### INSTRUCTIONS TO FOLLOW
Write out the listing exactly as it is given.
☆ ☆ ☆ ☆ ☆
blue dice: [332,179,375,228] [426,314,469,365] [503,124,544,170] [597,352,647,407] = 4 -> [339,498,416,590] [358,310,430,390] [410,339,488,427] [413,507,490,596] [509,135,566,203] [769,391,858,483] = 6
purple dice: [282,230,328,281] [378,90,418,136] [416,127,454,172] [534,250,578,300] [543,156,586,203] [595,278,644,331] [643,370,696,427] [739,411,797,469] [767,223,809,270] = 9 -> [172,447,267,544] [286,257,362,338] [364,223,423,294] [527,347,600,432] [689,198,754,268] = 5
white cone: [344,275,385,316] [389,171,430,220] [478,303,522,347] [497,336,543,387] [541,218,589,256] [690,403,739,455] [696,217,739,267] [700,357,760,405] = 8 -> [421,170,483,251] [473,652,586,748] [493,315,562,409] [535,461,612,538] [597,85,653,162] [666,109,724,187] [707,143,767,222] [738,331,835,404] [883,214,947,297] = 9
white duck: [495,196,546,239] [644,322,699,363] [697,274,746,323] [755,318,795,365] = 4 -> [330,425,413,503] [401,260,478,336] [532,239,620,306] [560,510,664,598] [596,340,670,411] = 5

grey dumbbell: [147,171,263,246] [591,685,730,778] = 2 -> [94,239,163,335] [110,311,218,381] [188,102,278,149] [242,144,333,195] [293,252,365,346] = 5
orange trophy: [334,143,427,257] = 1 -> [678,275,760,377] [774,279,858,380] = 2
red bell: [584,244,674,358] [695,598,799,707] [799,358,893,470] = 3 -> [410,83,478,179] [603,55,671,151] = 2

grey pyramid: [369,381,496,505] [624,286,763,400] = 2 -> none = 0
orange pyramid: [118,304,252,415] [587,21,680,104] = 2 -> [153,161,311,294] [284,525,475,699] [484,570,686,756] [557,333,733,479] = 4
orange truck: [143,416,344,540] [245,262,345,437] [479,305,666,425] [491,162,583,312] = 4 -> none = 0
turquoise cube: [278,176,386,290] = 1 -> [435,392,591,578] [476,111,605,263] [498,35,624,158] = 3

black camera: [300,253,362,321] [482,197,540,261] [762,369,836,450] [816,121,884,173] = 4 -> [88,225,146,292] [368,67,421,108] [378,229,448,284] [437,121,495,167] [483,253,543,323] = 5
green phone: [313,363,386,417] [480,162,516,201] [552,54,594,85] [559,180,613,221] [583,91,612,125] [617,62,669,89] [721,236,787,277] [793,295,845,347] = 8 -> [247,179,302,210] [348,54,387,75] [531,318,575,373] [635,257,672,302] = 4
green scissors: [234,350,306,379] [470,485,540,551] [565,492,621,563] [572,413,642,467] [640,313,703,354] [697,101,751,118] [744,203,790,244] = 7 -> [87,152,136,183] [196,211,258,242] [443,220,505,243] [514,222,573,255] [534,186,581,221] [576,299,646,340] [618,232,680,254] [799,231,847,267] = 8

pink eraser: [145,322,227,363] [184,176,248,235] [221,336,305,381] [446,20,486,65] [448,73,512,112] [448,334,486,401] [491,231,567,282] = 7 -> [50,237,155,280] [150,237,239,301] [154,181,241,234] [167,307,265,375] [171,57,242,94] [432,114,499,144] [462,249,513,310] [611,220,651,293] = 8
☆ ☆ ☆ ☆ ☆
### ANSWER TO THIS EXERCISE
blue dice: [332,179,375,228] [426,314,469,365] [503,124,544,170] [597,352,647,407] = 4 -> [339,498,416,590] [358,310,430,390] [410,339,488,427] [413,507,490,596] [509,135,566,203] [769,391,858,483] = 6
purple dice: [282,230,328,281] [378,90,418,136] [416,127,454,172] [534,250,578,300] [543,156,586,203] [595,278,644,331] [643,370,696,427] [739,411,797,469] [767,223,809,270] = 9 -> [172,447,267,544] [286,257,362,338] [364,223,423,294] [527,347,600,432] [689,198,754,268] = 5
white cone: [344,275,385,316] [389,171,430,220] [478,303,522,347] [497,336,543,387] [541,218,589,256] [690,403,739,455] [696,217,739,267] [700,357,760,405] = 8 -> [421,170,483,251] [473,652,586,748] [493,315,562,409] [535,461,612,538] [597,85,653,162] [666,109,724,187] [707,143,767,222] [738,331,835,404] [883,214,947,297] = 9
white duck: [495,196,546,239] [644,322,699,363] [697,274,746,323] [755,318,795,365] = 4 -> [330,425,413,503] [401,260,478,336] [532,239,620,306] [560,510,664,598] [596,340,670,411] = 5

grey dumbbell: [147,171,263,246] [591,685,730,778] = 2 -> [94,239,163,335] [110,311,218,381] [188,102,278,149] [242,144,333,195] [293,252,365,346] = 5
orange trophy: [334,143,427,257] = 1 -> [678,275,760,377] [774,279,858,380] = 2
red bell: [584,244,674,358] [695,598,799,707] [799,358,893,470] = 3 -> [410,83,478,179] [603,55,671,151] = 2

grey pyramid: [369,381,496,505] [624,286,763,400] = 2 -> none = 0
orange pyramid: [118,304,252,415] [587,21,680,104] = 2 -> [153,161,311,294] [284,525,475,699] [484,570,686,756] [557,333,733,479] = 4
orange truck: [143,416,344,540] [245,262,345,437] [479,305,666,425] [491,162,583,312] = 4 -> none = 0
turquoise cube: [278,176,386,290] = 1 -> [435,392,591,578] [476,111,605,263] [498,35,624,158] = 3

black camera: [300,253,362,321] [482,197,540,261] [762,369,836,450] [816,121,884,173] = 4 -> [88,225,146,292] [368,67,421,108] [378,229,448,284] [437,121,495,167] [483,253,543,323] = 5
green phone: [313,363,386,417] [480,162,516,201] [552,54,594,85] [559,180,613,221] [583,91,612,125] [617,62,669,89] [721,236,787,277] [793,295,845,347] = 8 -> [247,179,302,210] [348,54,387,75] [531,318,575,373] [635,257,672,302] = 4
green scissors: [234,350,306,379] [470,485,540,551] [565,492,621,563] [572,413,642,467] [640,313,703,354] [697,101,751,118] [744,203,790,244] = 7 -> [87,152,136,183] [196,211,258,242] [443,220,505,243] [514,222,573,255] [534,186,581,221] [576,299,646,340] [618,232,680,254] [799,231,847,267] = 8

pink eraser: [145,322,227,363] [184,176,248,235] [221,336,305,381] [446,20,486,65] [448,73,512,112] [448,334,486,401] [491,231,567,282] = 7 -> [50,237,155,280] [150,237,239,301] [154,181,241,234] [167,307,265,375] [171,57,242,94] [432,114,499,144] [462,249,513,310] [611,220,651,293] = 8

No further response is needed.